Copy out every line in the records below that contains the string "kern".

- - - -

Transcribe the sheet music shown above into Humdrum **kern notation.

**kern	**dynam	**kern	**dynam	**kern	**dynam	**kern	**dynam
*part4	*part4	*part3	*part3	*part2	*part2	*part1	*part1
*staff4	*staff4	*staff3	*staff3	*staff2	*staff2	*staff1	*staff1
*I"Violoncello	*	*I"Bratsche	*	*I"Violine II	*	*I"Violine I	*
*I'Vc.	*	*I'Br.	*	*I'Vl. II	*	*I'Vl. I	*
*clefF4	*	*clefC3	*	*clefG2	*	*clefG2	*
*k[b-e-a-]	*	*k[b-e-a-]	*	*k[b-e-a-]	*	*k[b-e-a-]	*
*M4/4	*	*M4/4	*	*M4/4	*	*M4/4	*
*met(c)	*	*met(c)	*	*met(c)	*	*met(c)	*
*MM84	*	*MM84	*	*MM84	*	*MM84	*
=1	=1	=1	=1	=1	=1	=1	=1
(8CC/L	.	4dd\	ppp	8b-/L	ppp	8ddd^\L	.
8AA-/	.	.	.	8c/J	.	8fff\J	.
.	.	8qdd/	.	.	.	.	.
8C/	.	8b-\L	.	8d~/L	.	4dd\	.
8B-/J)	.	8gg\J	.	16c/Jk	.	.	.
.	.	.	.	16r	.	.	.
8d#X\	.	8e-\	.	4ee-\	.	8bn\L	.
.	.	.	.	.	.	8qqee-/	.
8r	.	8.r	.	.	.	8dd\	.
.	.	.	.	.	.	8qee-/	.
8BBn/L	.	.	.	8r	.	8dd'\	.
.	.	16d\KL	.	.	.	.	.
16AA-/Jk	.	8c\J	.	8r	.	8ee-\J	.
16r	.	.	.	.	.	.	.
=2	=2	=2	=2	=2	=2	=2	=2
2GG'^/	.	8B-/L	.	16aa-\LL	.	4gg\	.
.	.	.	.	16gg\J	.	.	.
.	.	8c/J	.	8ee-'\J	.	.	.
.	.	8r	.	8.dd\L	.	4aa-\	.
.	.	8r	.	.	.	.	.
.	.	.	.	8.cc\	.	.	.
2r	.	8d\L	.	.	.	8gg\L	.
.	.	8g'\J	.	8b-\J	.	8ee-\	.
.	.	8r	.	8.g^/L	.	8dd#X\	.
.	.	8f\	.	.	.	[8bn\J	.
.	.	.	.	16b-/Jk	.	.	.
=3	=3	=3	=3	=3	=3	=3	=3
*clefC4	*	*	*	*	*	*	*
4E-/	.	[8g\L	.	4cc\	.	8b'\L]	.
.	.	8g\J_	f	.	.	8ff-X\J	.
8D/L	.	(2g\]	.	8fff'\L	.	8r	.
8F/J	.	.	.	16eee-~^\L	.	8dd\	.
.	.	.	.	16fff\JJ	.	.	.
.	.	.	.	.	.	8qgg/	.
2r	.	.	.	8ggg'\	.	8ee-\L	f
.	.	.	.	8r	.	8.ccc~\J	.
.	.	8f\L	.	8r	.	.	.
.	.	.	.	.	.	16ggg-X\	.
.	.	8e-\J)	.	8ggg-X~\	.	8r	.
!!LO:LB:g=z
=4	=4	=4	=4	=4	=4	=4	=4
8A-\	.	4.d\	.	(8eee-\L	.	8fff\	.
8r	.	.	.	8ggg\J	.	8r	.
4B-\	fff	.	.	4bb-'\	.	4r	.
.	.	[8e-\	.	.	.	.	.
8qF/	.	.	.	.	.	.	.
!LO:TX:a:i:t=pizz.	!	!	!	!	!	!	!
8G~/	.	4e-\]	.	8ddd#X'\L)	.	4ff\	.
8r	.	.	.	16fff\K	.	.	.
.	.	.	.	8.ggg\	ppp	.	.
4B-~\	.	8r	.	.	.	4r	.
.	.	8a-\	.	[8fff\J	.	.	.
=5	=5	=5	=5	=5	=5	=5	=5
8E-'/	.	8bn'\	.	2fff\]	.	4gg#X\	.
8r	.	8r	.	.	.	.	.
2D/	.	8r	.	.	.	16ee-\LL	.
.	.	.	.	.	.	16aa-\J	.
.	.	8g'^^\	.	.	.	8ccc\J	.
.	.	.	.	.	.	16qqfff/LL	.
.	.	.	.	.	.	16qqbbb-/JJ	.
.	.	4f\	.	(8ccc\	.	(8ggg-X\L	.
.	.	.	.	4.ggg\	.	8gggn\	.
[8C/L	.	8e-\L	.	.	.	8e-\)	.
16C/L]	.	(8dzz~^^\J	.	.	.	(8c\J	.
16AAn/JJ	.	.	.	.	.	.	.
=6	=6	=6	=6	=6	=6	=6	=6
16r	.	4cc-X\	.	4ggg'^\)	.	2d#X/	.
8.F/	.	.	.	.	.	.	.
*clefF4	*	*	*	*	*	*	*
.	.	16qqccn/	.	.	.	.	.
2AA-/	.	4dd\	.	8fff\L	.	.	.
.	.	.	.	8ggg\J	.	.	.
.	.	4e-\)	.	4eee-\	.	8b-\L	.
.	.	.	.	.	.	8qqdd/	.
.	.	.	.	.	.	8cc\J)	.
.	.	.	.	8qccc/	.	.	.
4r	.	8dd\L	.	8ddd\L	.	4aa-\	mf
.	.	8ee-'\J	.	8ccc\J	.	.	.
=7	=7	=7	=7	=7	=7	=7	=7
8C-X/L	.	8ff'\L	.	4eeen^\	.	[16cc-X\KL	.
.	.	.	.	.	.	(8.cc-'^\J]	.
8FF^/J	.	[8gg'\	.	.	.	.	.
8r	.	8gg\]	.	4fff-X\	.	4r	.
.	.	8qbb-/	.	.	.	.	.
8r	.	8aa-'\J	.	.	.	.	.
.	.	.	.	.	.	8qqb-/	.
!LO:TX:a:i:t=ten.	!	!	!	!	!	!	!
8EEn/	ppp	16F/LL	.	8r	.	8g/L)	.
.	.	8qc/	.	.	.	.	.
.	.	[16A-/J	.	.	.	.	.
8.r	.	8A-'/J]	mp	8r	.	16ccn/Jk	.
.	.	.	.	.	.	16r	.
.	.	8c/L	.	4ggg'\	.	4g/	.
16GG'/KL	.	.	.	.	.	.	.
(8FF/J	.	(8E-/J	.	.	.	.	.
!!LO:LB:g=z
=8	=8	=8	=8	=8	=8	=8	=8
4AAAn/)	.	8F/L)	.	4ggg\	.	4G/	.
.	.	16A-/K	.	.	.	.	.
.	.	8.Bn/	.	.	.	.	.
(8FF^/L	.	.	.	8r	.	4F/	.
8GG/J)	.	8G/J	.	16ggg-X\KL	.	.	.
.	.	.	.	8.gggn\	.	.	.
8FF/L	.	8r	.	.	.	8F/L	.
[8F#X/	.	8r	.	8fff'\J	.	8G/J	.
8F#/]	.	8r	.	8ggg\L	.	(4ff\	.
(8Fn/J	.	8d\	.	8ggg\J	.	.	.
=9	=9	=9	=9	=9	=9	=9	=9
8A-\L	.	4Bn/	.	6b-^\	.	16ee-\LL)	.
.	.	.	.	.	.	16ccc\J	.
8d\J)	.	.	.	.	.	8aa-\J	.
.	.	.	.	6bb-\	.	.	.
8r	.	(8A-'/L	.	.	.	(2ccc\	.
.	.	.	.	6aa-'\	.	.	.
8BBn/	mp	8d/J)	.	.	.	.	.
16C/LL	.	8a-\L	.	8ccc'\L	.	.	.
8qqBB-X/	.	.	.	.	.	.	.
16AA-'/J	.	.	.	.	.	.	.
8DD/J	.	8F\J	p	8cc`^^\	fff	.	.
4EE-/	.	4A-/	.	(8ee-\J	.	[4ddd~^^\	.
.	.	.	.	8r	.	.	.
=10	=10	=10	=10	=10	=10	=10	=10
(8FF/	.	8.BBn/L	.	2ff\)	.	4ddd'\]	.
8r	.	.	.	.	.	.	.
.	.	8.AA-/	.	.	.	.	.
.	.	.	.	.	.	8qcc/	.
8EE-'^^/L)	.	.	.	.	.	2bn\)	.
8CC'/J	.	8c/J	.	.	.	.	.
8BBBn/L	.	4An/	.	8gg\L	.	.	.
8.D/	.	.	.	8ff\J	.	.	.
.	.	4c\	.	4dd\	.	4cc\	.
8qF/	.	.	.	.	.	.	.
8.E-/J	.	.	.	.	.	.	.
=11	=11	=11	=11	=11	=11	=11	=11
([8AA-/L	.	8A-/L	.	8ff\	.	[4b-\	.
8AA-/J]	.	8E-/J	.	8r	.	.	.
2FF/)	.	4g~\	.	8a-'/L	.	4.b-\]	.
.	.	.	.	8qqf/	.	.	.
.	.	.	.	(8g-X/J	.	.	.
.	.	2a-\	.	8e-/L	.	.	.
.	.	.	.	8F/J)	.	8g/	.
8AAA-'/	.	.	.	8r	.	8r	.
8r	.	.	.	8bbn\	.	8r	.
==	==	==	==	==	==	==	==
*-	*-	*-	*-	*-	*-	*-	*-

- - - -

### Final result:
Transcribe the sheet music shown above into Humdrum **kern notation.
**kern	**dynam	**kern	**dynam	**kern	**dynam	**kern	**dynam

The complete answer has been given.